Brief: In the records below, find the line containing "none -> white plate B8:C8 level 1" and retype it and every line after it exactly, adding nothing.

[Object correspondence data]
* * * * * * * * *

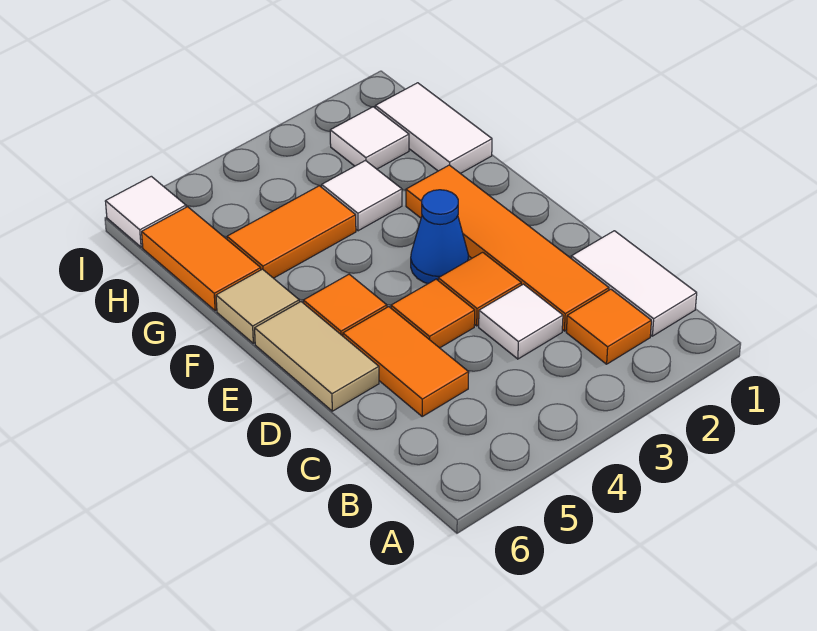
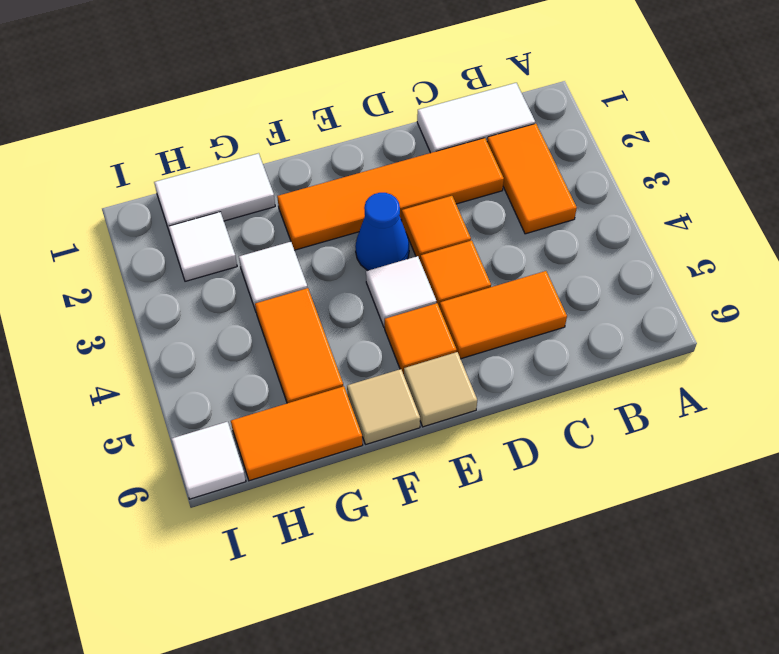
orange tile B2 level 1 -> orange tile B2:B3 level 1
white tile C3 level 1 -> white tile E4 level 1
tan tile D6:E6 level 1 -> tan tile E6 level 1

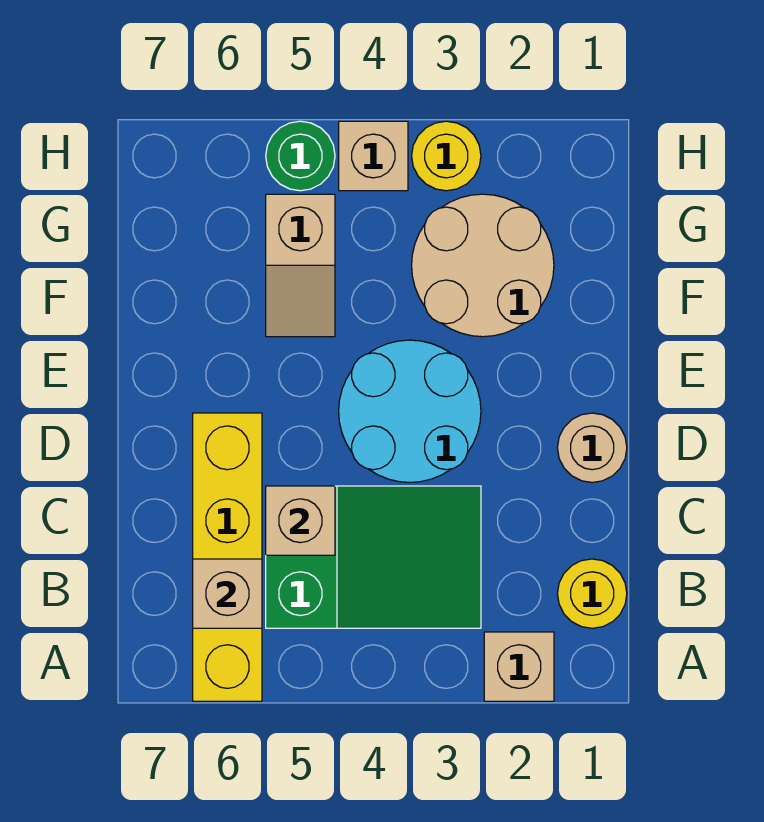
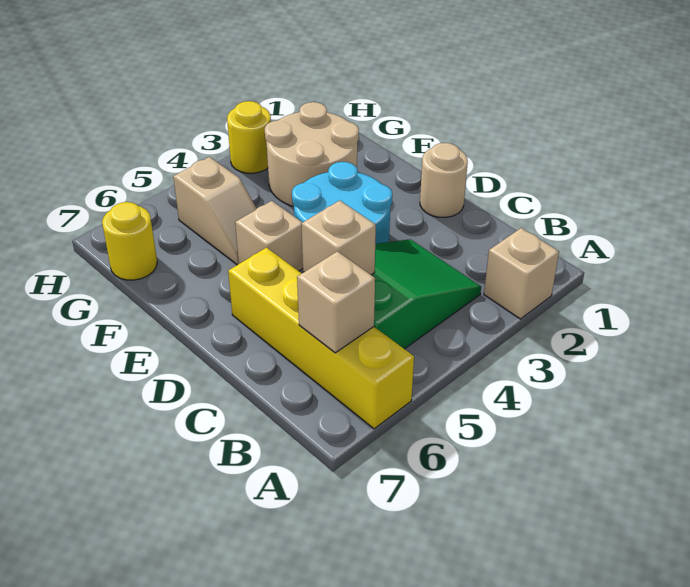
yellow round brick B1 level 1 -> yellow round brick G7 level 1
tan brick H4 level 1 -> tan brick E5 level 1
green round brick H5 level 1 -> none

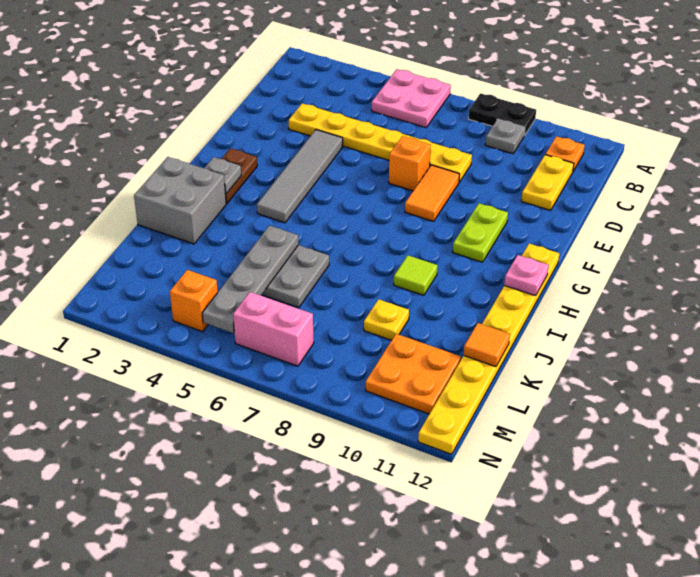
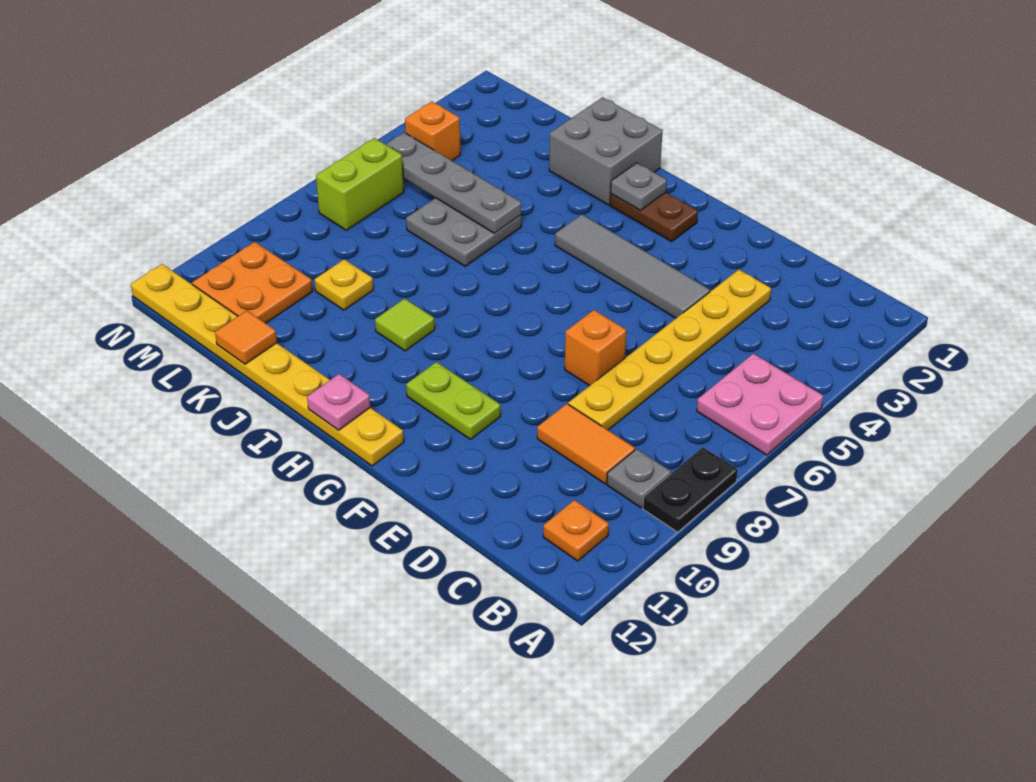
yellow plate C11:D11 level 1 -> none
orange tile E8:F8 level 1 -> orange tile C9:D9 level 1
pink brick M6:M7 level 1 -> lime brick M6:M7 level 1

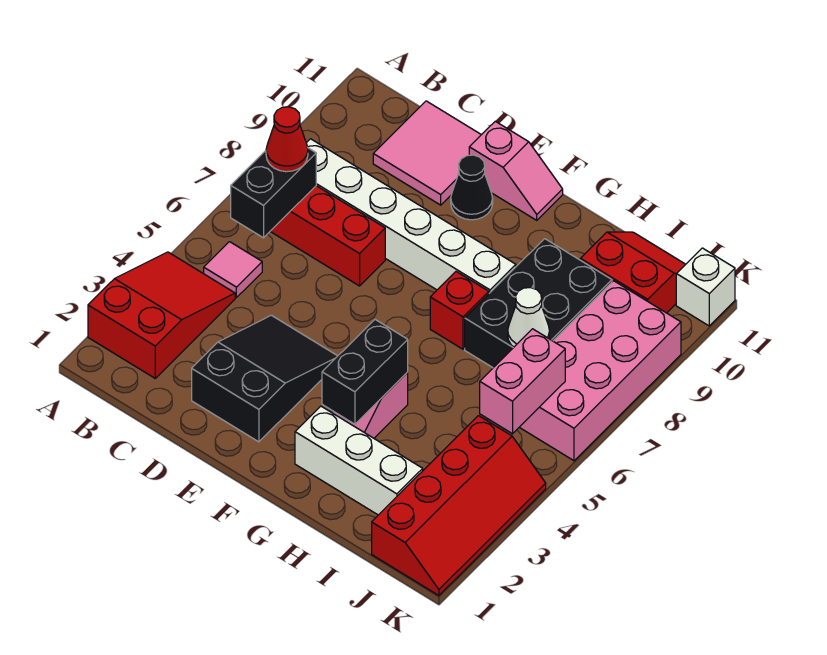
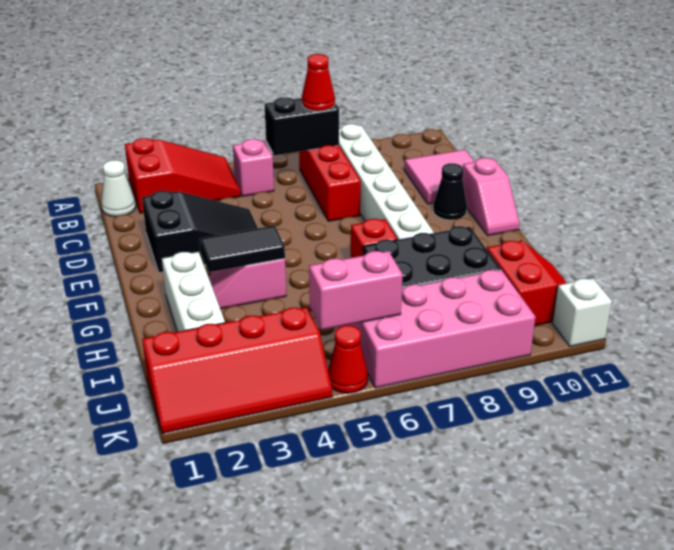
pink tile B5 level 1 -> pink brick B5 level 1
black brick G3:G4 level 2 -> black tile G3:G4 level 2
white cone I7 level 2 -> white cone B1 level 1
none -> red cone K5 level 1

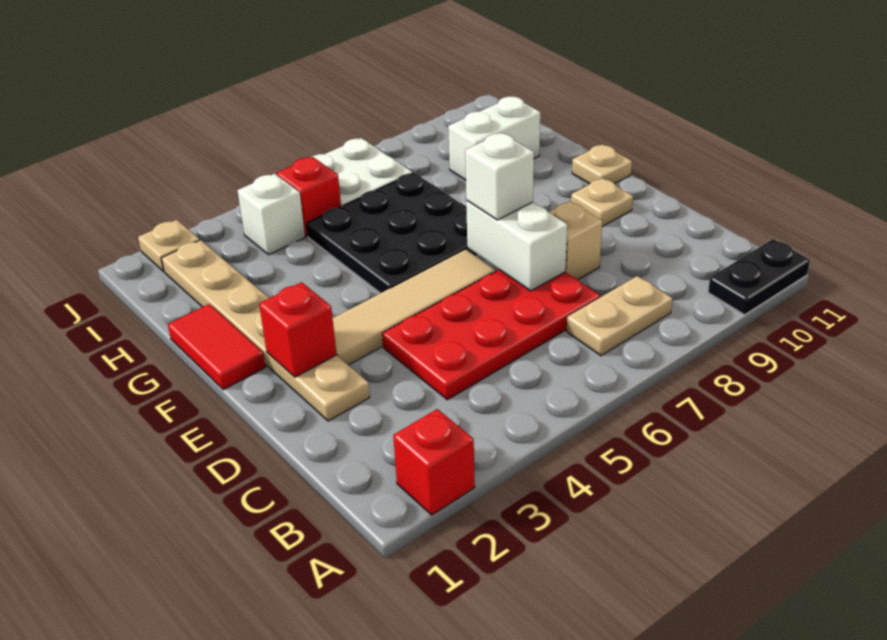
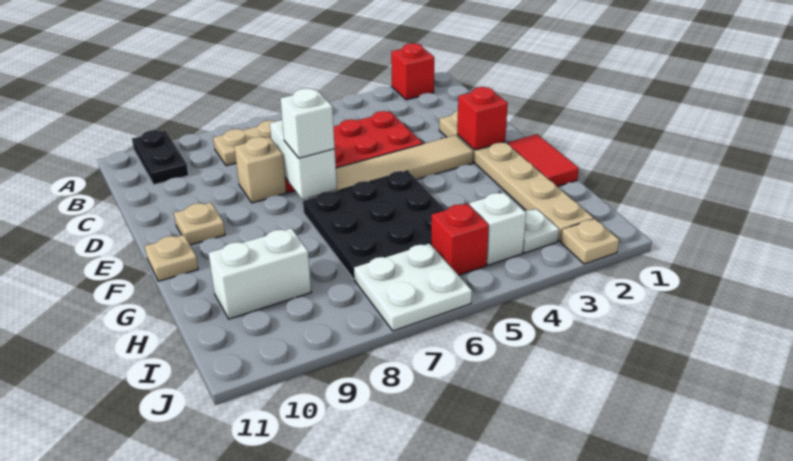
black plate A10:A11 level 1 -> black plate A10:B10 level 1
none -> white plate I3 level 1

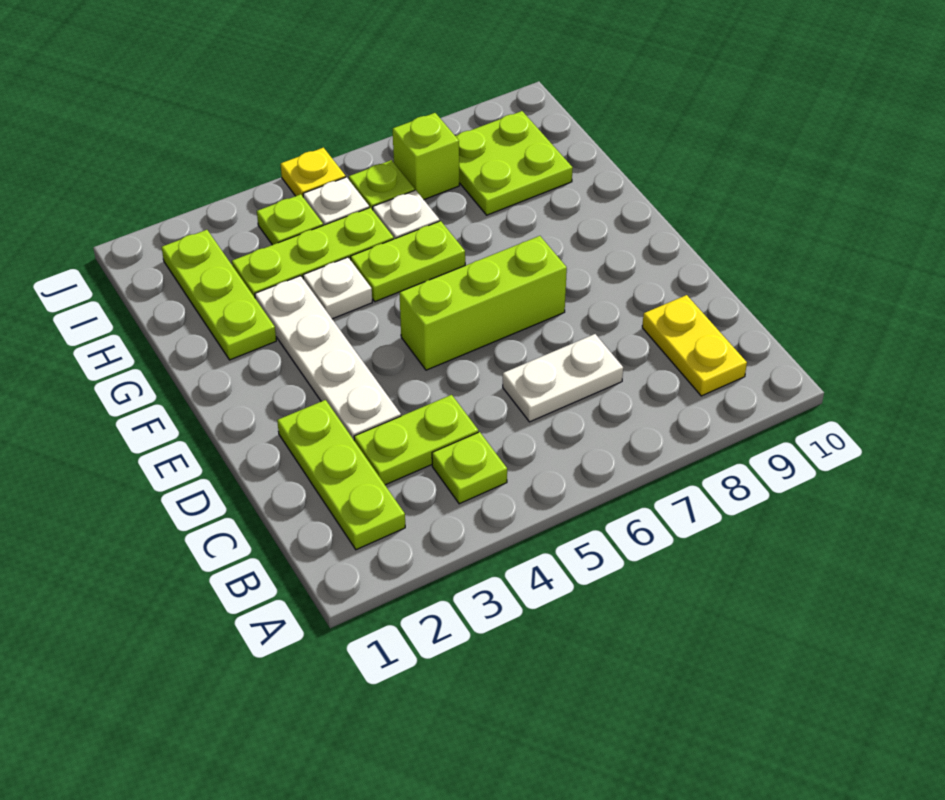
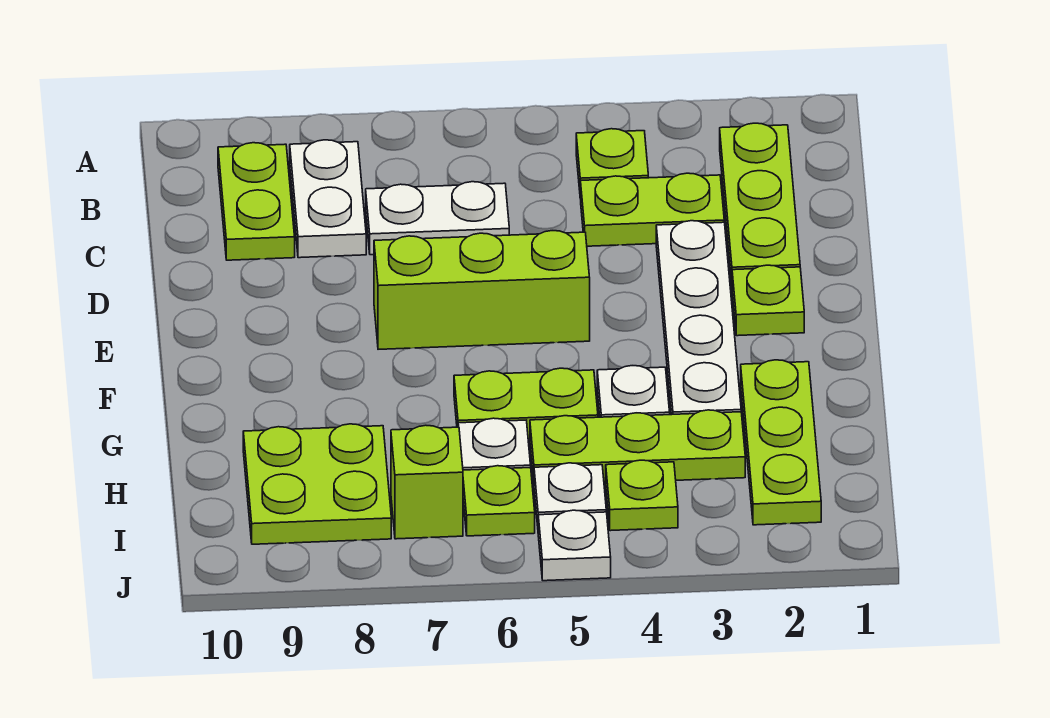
none -> white plate B8:C8 level 1
yellow plate B9:C9 level 1 -> lime plate B9:C9 level 1
none -> lime plate E2 level 1
yellow plate J5 level 1 -> white plate J5 level 1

* * * * * * * * *

Response area:
none -> white plate B8:C8 level 1
yellow plate B9:C9 level 1 -> lime plate B9:C9 level 1
none -> lime plate E2 level 1
yellow plate J5 level 1 -> white plate J5 level 1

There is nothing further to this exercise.